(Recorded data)
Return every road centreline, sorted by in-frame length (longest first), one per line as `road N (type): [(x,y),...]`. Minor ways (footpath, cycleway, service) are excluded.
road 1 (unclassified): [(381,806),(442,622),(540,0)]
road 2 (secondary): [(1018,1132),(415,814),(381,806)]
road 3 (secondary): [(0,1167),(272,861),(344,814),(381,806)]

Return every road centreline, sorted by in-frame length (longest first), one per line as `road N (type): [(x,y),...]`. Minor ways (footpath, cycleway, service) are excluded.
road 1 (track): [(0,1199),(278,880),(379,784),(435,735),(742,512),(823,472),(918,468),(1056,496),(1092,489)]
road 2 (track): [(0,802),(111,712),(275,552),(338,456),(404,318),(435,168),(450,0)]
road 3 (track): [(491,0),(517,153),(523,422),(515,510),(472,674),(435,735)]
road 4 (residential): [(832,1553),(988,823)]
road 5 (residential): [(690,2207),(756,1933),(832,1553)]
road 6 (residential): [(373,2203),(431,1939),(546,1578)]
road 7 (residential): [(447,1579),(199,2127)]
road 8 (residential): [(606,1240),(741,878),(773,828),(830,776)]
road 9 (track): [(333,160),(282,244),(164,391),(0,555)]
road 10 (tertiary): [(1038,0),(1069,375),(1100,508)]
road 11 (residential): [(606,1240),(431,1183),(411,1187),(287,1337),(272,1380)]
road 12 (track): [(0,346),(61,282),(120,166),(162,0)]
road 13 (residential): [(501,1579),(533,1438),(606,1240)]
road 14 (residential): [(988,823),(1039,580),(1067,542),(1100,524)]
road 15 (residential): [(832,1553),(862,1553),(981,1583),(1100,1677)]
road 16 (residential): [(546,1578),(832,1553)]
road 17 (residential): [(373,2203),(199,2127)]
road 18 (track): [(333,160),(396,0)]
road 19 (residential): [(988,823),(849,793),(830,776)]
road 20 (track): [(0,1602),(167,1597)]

* _WHAT THE TASK ASKS_: For each record above, output it exactly as written.

* _EXERCISE ANSWER_:
Return every road centreline, sorted by in-frame length (longest first), one per line as `road N (type): [(x,y),...]`. Minor ways (footpath, cycleway, service) are excluded.
road 1 (unclassified): [(381,806),(442,622),(540,0)]
road 2 (secondary): [(1018,1132),(415,814),(381,806)]
road 3 (secondary): [(0,1167),(272,861),(344,814),(381,806)]

Return every road centreline, sorted by in-frame length (longest first), one per line as `road N (type): [(x,y),...]`. Minor ways (footpath, cycleway, service) are excluded.
road 1 (track): [(0,1199),(278,880),(379,784),(435,735),(742,512),(823,472),(918,468),(1056,496),(1092,489)]
road 2 (track): [(0,802),(111,712),(275,552),(338,456),(404,318),(435,168),(450,0)]
road 3 (track): [(491,0),(517,153),(523,422),(515,510),(472,674),(435,735)]
road 4 (residential): [(832,1553),(988,823)]
road 5 (residential): [(690,2207),(756,1933),(832,1553)]
road 6 (residential): [(373,2203),(431,1939),(546,1578)]
road 7 (residential): [(447,1579),(199,2127)]
road 8 (residential): [(606,1240),(741,878),(773,828),(830,776)]
road 9 (track): [(333,160),(282,244),(164,391),(0,555)]
road 10 (tertiary): [(1038,0),(1069,375),(1100,508)]
road 11 (residential): [(606,1240),(431,1183),(411,1187),(287,1337),(272,1380)]
road 12 (track): [(0,346),(61,282),(120,166),(162,0)]
road 13 (residential): [(501,1579),(533,1438),(606,1240)]
road 14 (residential): [(988,823),(1039,580),(1067,542),(1100,524)]
road 15 (residential): [(832,1553),(862,1553),(981,1583),(1100,1677)]
road 16 (residential): [(546,1578),(832,1553)]
road 17 (residential): [(373,2203),(199,2127)]
road 18 (track): [(333,160),(396,0)]
road 19 (residential): [(988,823),(849,793),(830,776)]
road 20 (track): [(0,1602),(167,1597)]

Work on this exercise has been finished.